• [To do] In the records below, find the line holding "camera: 170 degrees left, 15 degrees up"; copy it and every line after it to the end, omitting all images.

• [Coordinate-based object records]

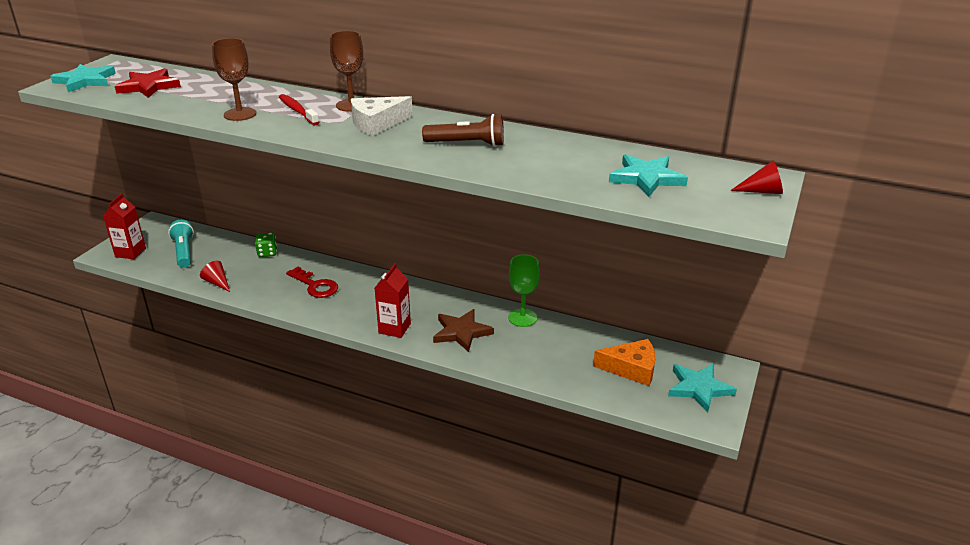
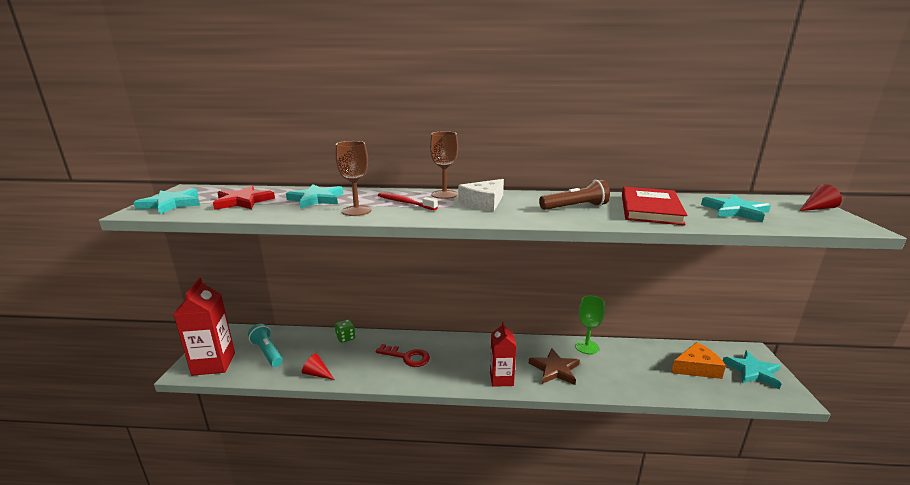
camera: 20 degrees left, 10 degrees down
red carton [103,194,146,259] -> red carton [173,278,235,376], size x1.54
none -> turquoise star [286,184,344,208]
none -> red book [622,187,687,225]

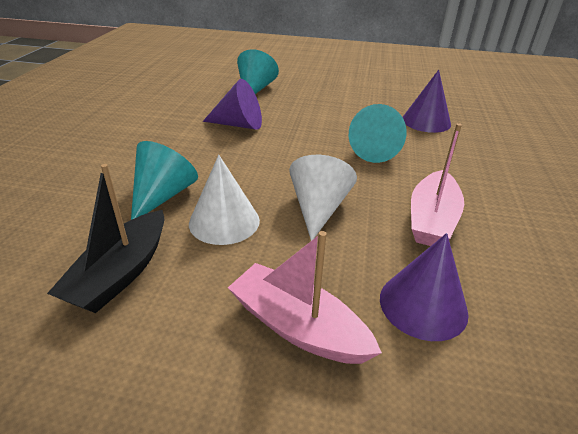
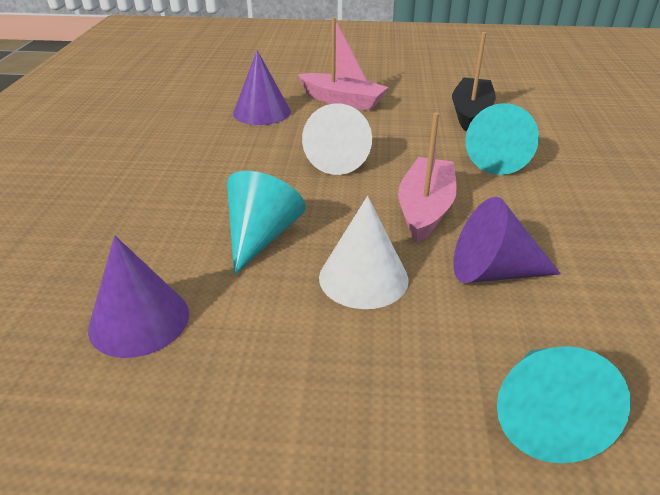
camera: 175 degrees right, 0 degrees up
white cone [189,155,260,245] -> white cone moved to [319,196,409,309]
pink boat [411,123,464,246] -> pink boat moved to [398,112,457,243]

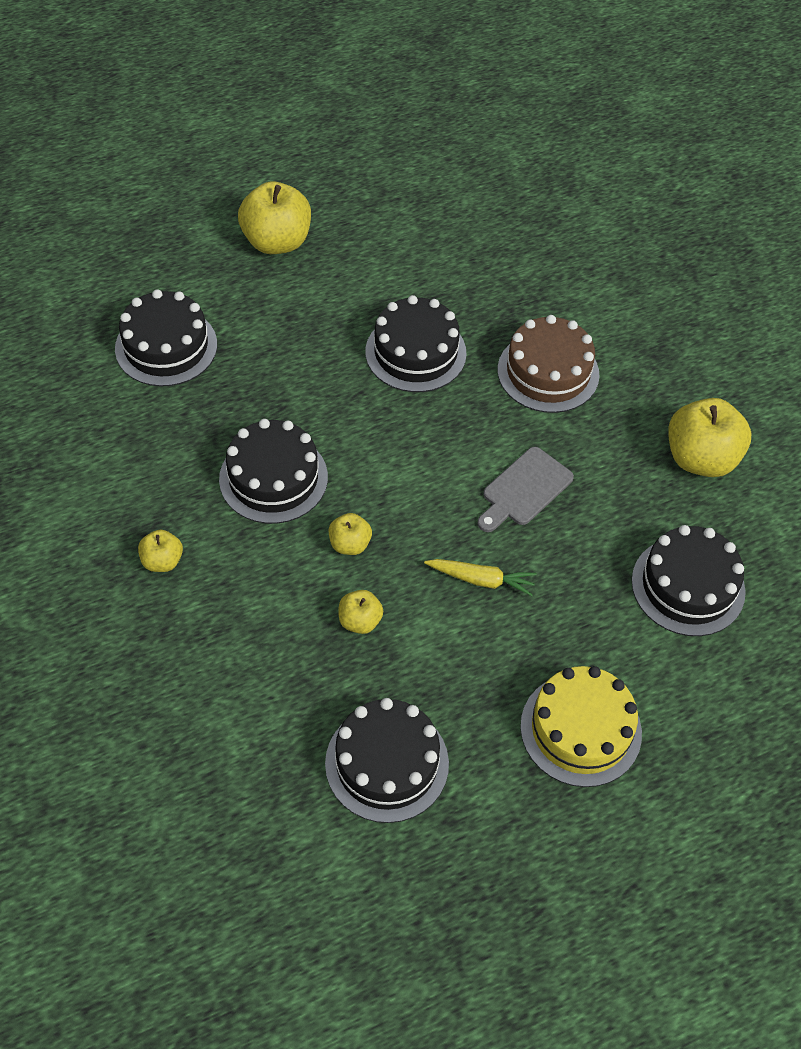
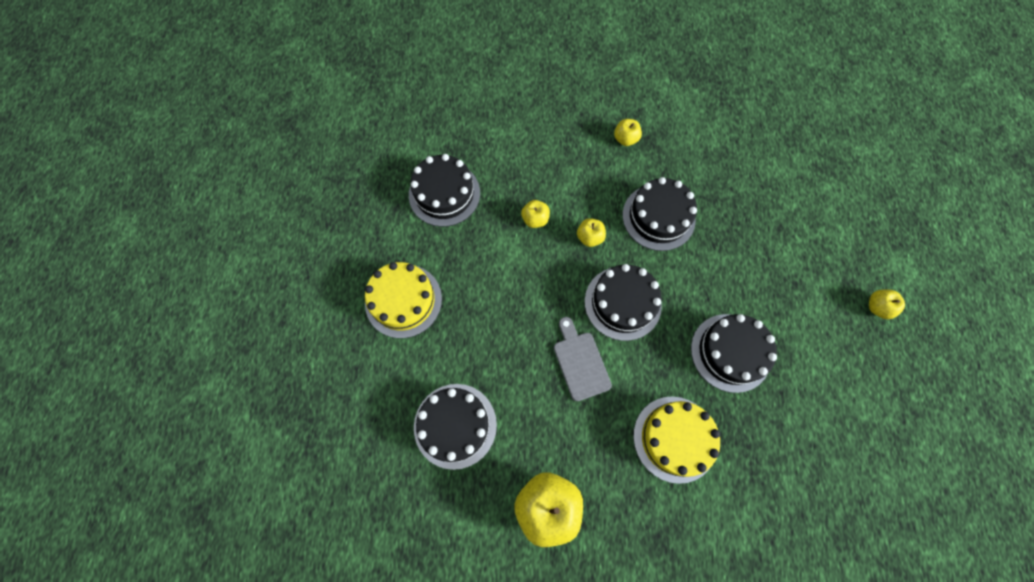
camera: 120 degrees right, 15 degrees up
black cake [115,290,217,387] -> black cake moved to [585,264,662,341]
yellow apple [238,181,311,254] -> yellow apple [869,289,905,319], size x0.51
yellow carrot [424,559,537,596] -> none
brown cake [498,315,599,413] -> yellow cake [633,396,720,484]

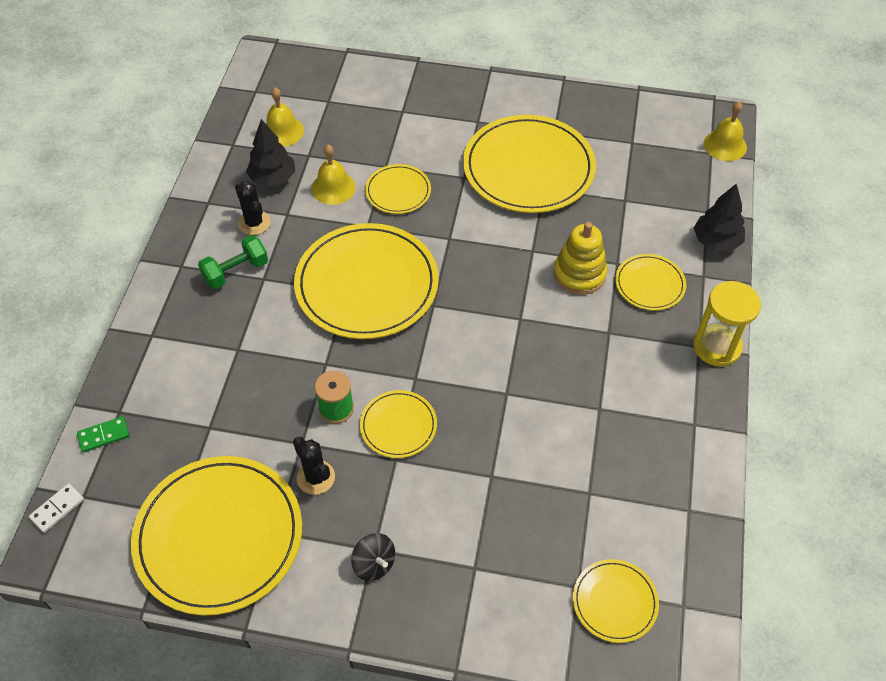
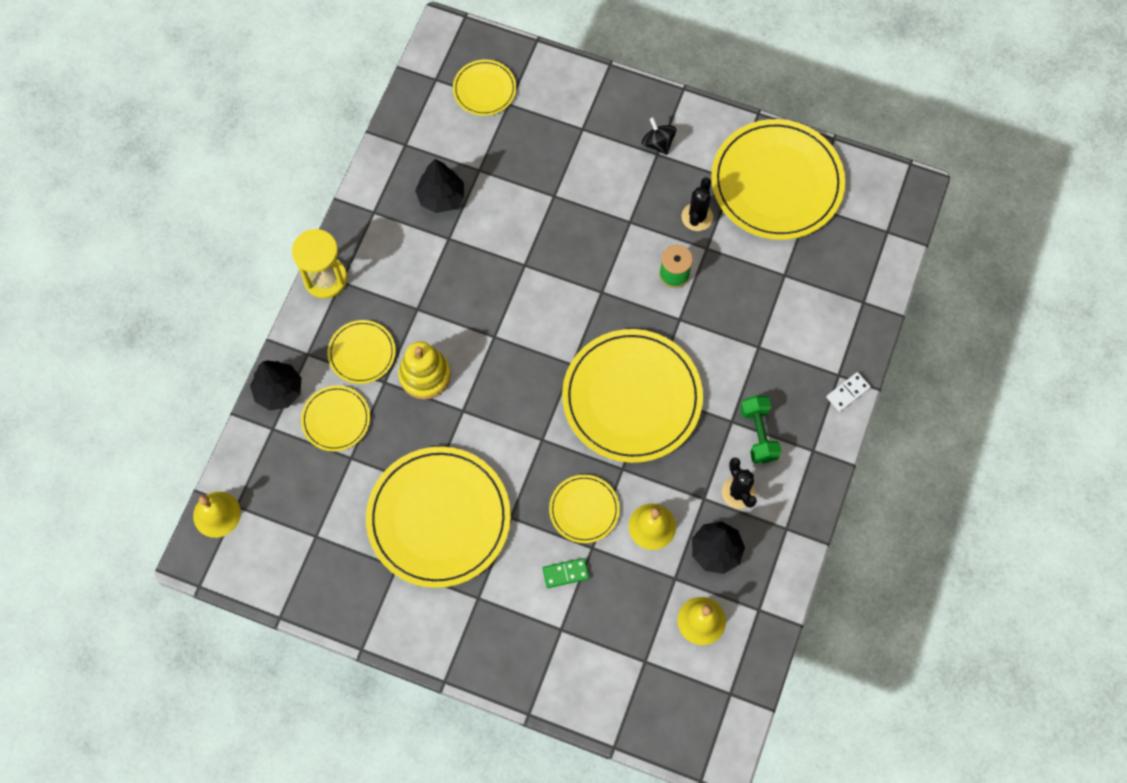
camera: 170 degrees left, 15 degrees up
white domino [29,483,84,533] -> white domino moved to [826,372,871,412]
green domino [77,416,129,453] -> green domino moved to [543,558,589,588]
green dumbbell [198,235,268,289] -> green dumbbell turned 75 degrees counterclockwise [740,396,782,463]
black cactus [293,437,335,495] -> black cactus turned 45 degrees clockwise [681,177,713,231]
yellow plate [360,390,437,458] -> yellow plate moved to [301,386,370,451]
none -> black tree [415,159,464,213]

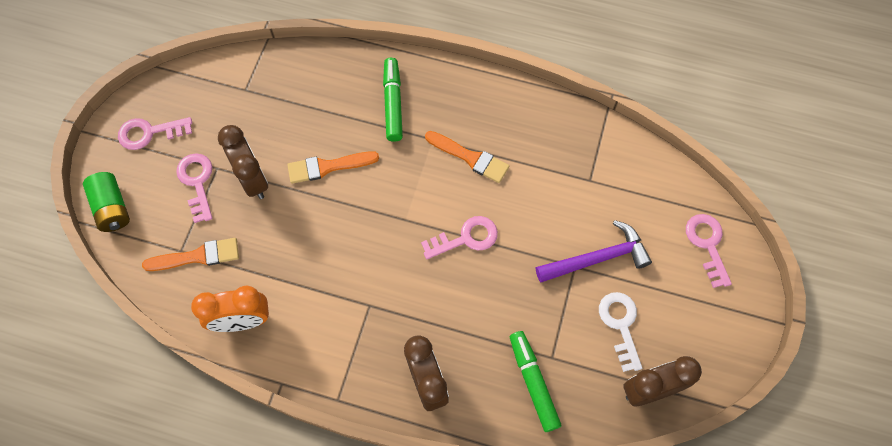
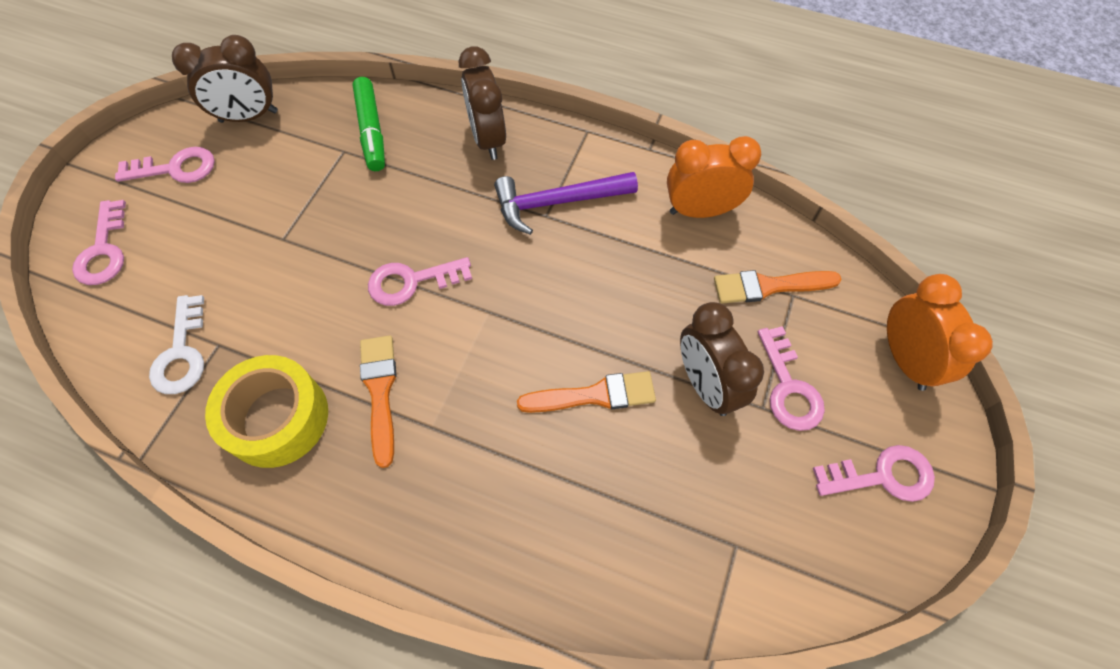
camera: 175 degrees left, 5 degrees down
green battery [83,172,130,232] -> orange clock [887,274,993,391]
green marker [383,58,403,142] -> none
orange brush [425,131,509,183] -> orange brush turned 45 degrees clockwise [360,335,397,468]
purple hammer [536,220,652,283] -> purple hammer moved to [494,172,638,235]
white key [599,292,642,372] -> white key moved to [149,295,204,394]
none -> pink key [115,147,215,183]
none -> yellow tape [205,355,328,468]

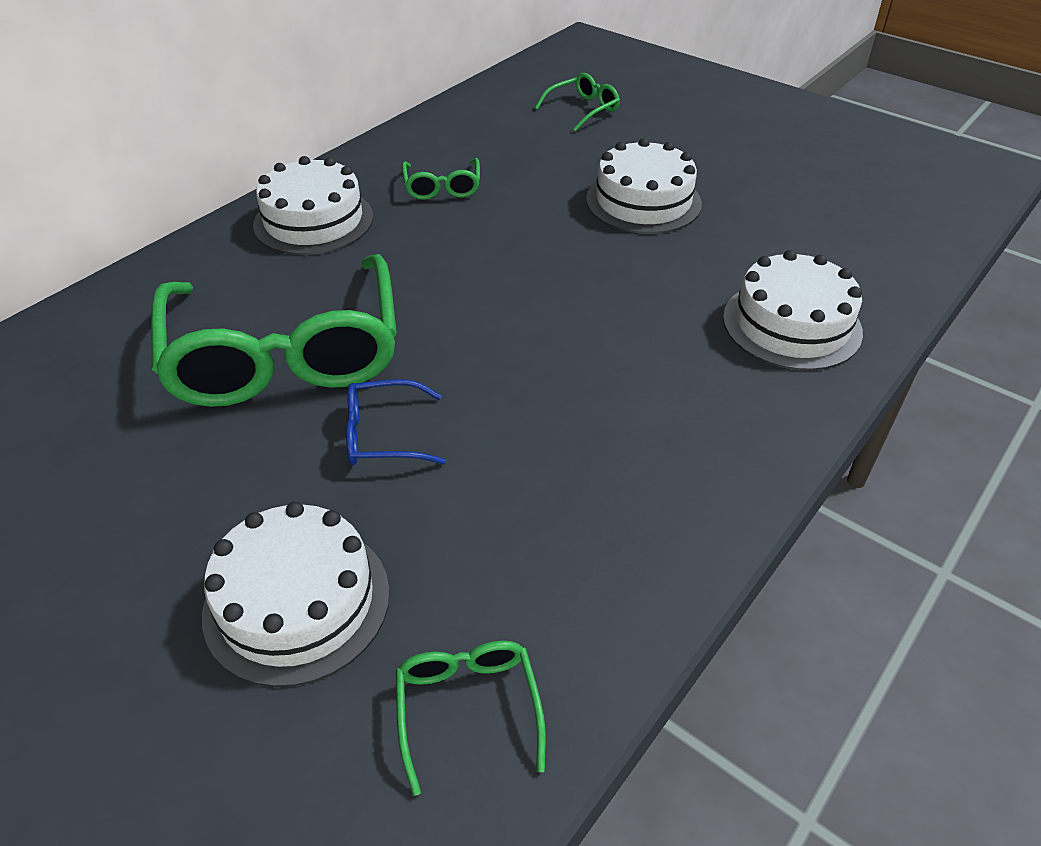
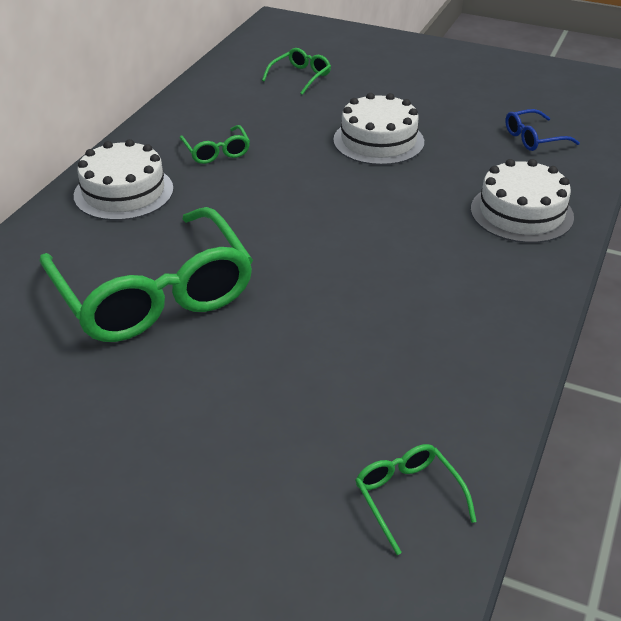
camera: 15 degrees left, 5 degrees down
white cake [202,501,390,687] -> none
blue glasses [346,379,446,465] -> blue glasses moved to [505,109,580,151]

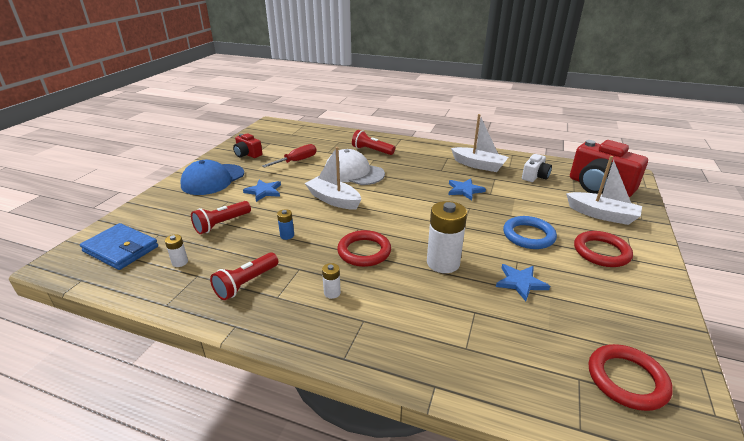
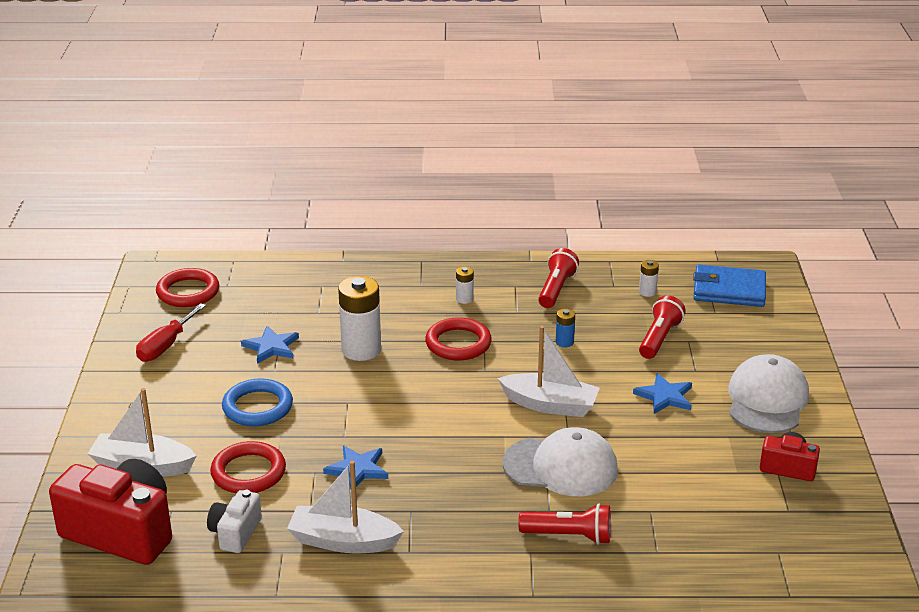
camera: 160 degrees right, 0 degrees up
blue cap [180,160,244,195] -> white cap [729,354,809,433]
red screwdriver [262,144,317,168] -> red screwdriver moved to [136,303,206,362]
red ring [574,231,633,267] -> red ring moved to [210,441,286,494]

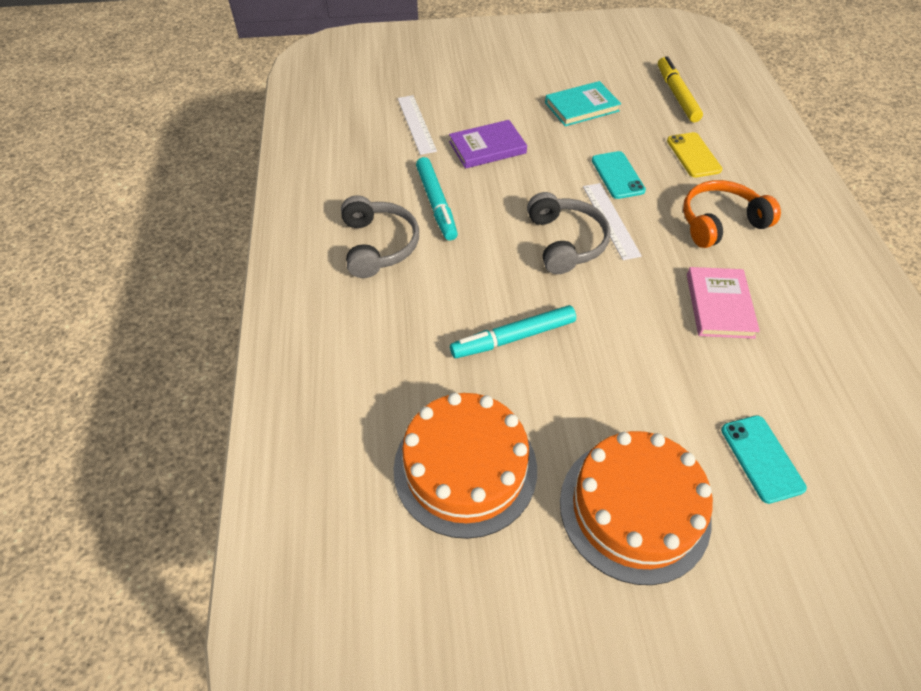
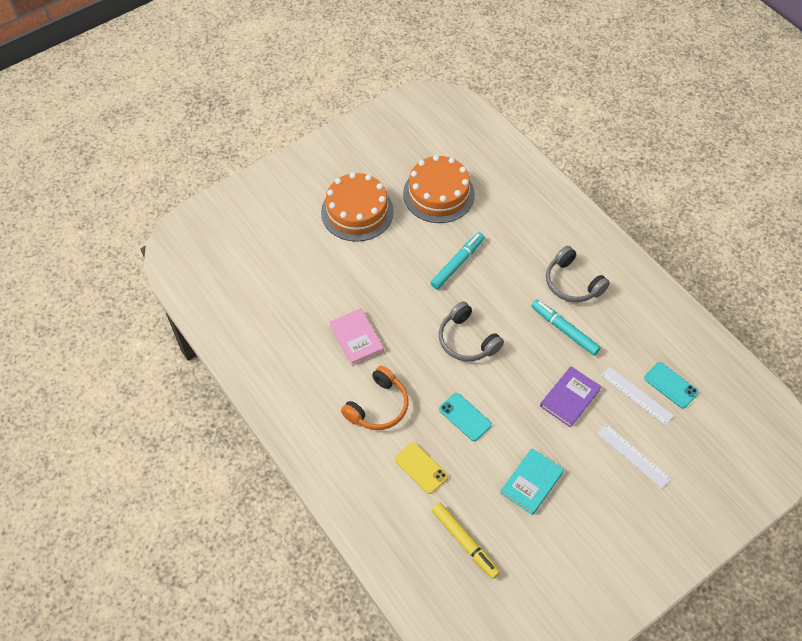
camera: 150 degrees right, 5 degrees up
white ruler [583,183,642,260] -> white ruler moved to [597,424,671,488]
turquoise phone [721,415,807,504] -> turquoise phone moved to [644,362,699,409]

• [Output of the task]
camera: 170 degrees left, 15 degrees up
white domino [29,483,84,533] -> white domino moved to [826,372,871,412]
green domino [77,416,129,453] -> green domino moved to [543,558,589,588]
green dumbbell [198,235,268,289] -> green dumbbell turned 75 degrees counterclockwise [740,396,782,463]
black cactus [293,437,335,495] -> black cactus turned 45 degrees clockwise [681,177,713,231]
yellow plate [360,390,437,458] -> yellow plate moved to [301,386,370,451]
none -> black tree [415,159,464,213]

camera: 175 degrees left, 5 degrees down
green battery [83,172,130,232] -> orange clock [887,274,993,391]
green marker [383,58,403,142] -> none
orange brush [425,131,509,183] -> orange brush turned 45 degrees clockwise [360,335,397,468]
purple hammer [536,220,652,283] -> purple hammer moved to [494,172,638,235]
white key [599,292,642,372] -> white key moved to [149,295,204,394]
none -> pink key [115,147,215,183]
none -> yellow tape [205,355,328,468]

camera: 15 degrees left, 5 degrees down
white cake [202,501,390,687] -> none
blue glasses [346,379,446,465] -> blue glasses moved to [505,109,580,151]

camera: 160 degrees right, 0 degrees up
blue cap [180,160,244,195] -> white cap [729,354,809,433]
red screwdriver [262,144,317,168] -> red screwdriver moved to [136,303,206,362]
red ring [574,231,633,267] -> red ring moved to [210,441,286,494]

camera: 150 degrees right, 5 degrees up
white ruler [583,183,642,260] -> white ruler moved to [597,424,671,488]
turquoise phone [721,415,807,504] -> turquoise phone moved to [644,362,699,409]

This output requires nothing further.